#### Records provided:
----------

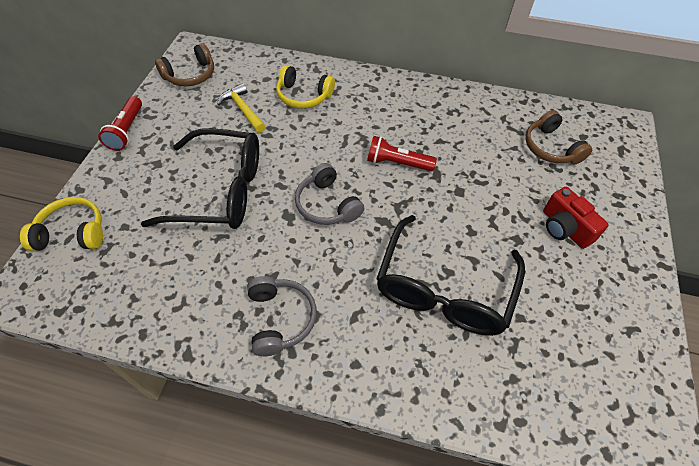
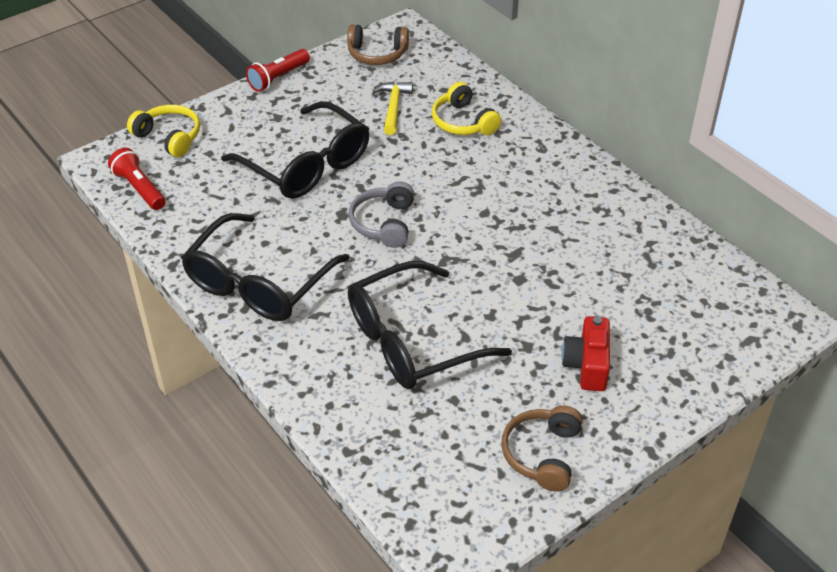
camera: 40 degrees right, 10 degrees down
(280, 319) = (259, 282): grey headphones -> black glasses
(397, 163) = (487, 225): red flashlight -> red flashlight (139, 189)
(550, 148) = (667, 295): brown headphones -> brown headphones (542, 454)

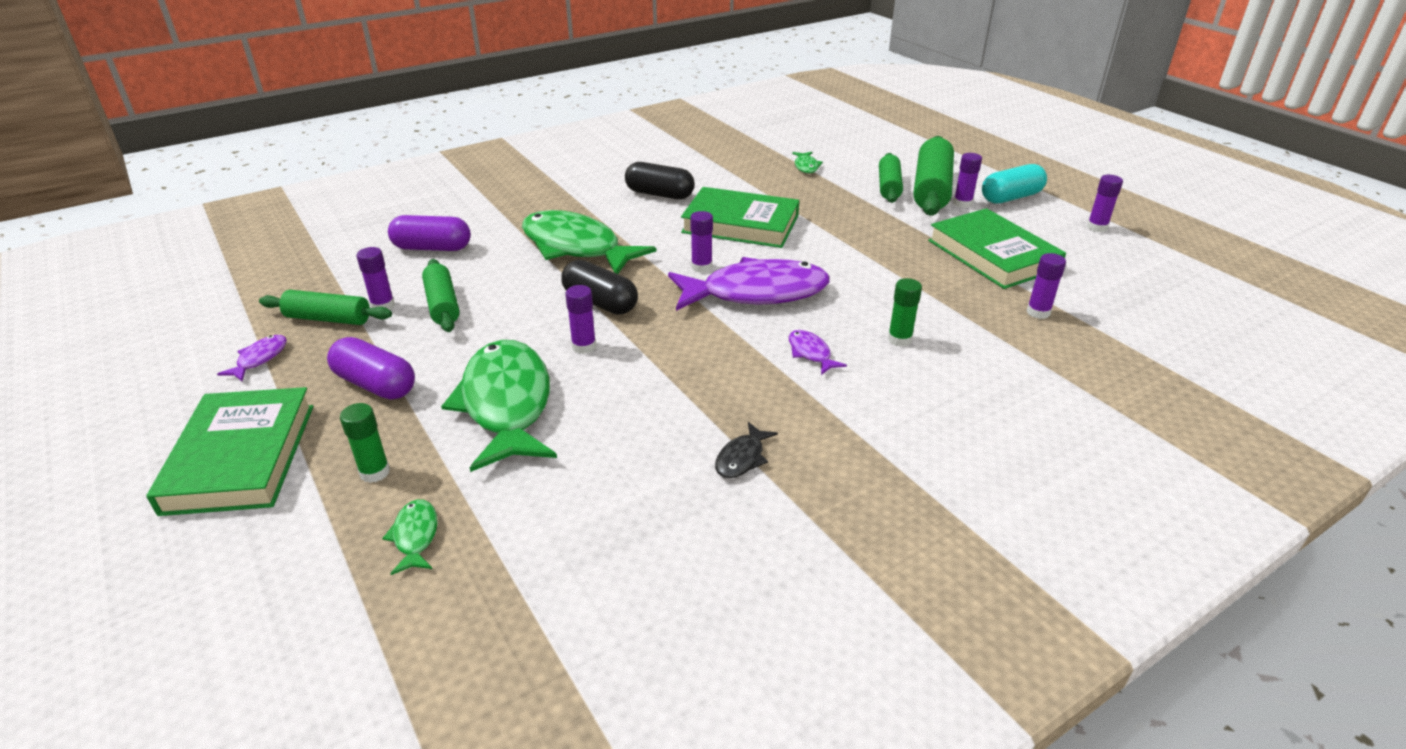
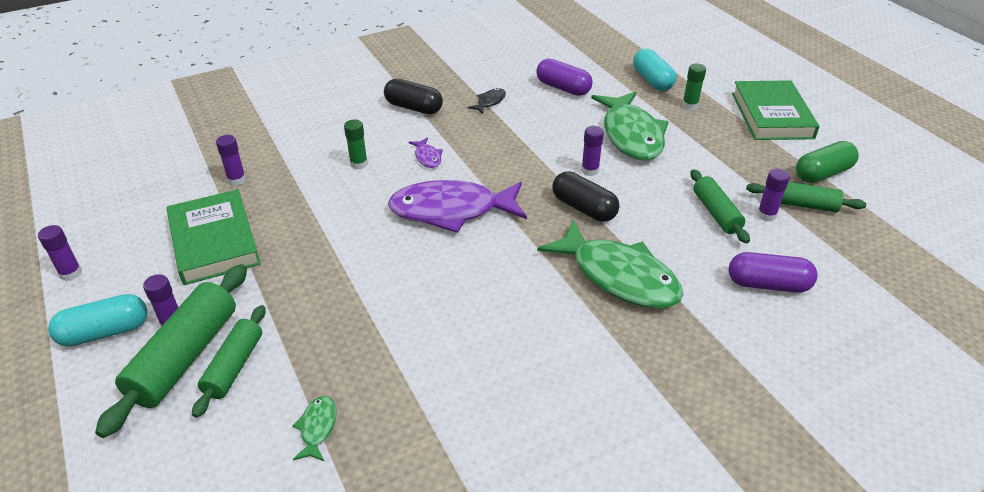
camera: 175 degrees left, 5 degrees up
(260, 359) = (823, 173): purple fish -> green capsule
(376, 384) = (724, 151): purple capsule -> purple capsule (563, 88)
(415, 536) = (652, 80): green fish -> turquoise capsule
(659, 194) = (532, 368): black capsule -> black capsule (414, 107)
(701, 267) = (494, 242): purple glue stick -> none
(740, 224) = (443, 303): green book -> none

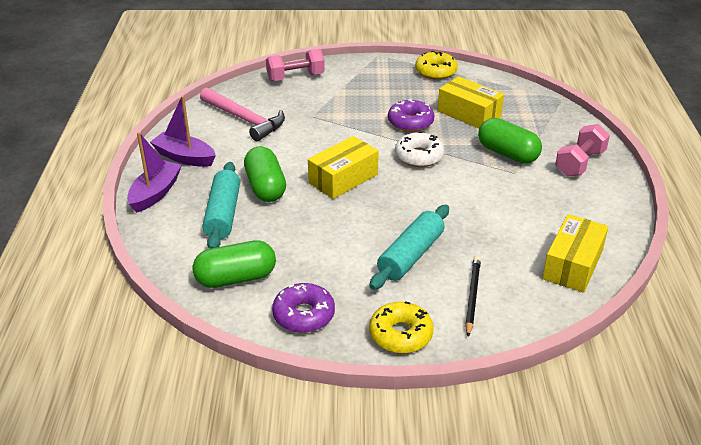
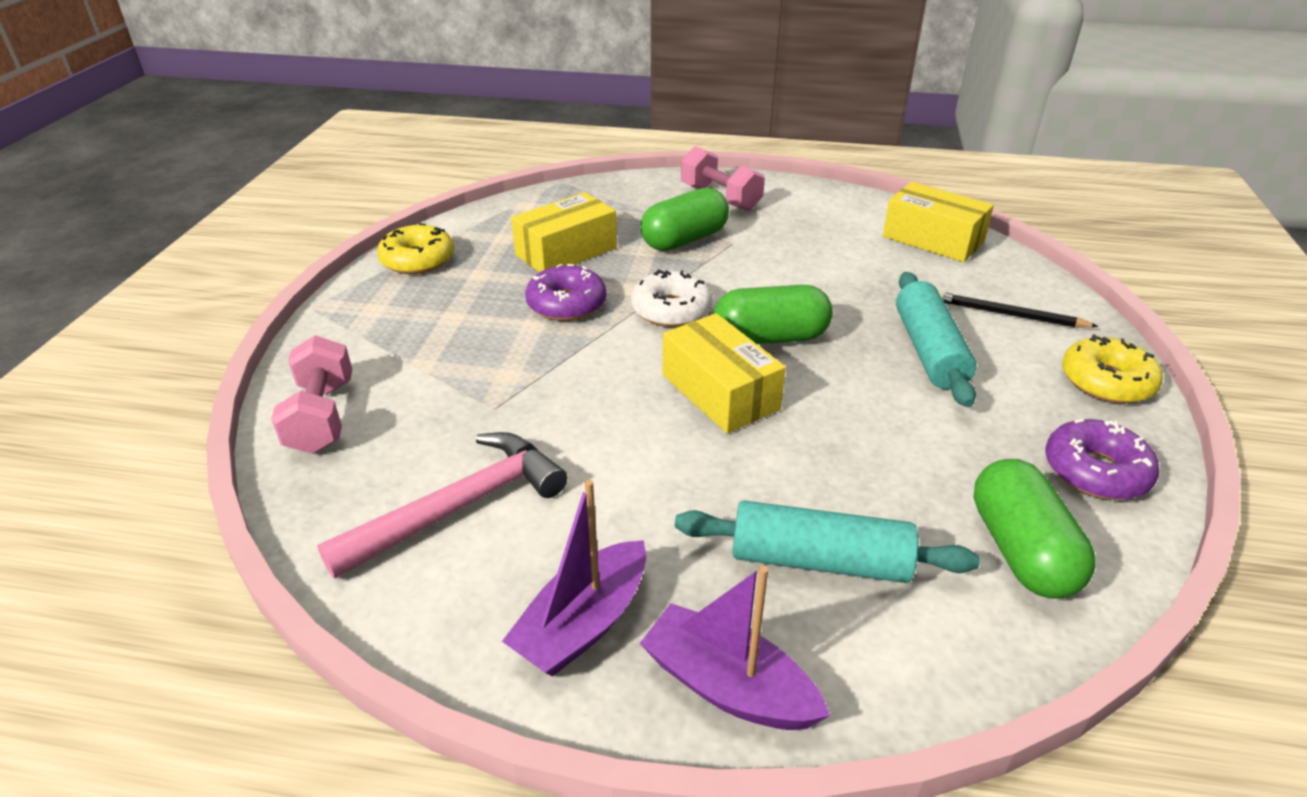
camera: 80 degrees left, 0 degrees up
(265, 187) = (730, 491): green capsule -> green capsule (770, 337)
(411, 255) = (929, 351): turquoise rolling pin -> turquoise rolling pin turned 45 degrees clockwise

----------

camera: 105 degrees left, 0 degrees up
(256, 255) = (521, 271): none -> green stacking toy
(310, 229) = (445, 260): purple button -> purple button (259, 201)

----------

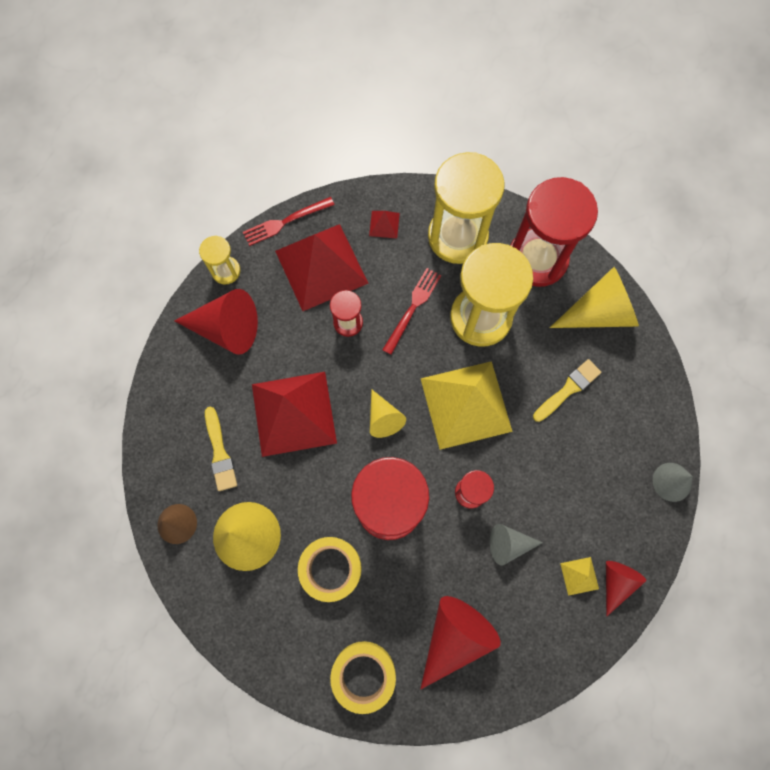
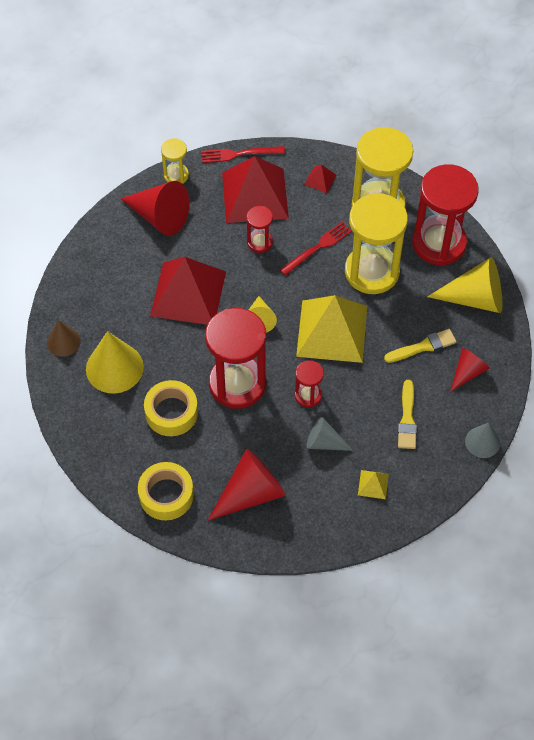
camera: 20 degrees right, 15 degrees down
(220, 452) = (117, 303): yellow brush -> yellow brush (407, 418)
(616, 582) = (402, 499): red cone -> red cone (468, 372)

----------

#### Required action:
Would you please reproduce the entries above, starting at the line with "(397, 163) = (487, 225): red" and stopping after the line with "(411, 255) = (929, 351): turquoise"? Omit any pictures.

#### Exercise answer:
(397, 163) = (487, 225): red flashlight -> red flashlight (139, 189)
(550, 148) = (667, 295): brown headphones -> brown headphones (542, 454)

camera: 175 degrees left, 5 degrees up
(260, 359) = (823, 173): purple fish -> green capsule
(376, 384) = (724, 151): purple capsule -> purple capsule (563, 88)
(415, 536) = (652, 80): green fish -> turquoise capsule
(659, 194) = (532, 368): black capsule -> black capsule (414, 107)
(701, 267) = (494, 242): purple glue stick -> none
(740, 224) = (443, 303): green book -> none

camera: 80 degrees left, 0 degrees up
(265, 187) = (730, 491): green capsule -> green capsule (770, 337)
(411, 255) = (929, 351): turquoise rolling pin -> turquoise rolling pin turned 45 degrees clockwise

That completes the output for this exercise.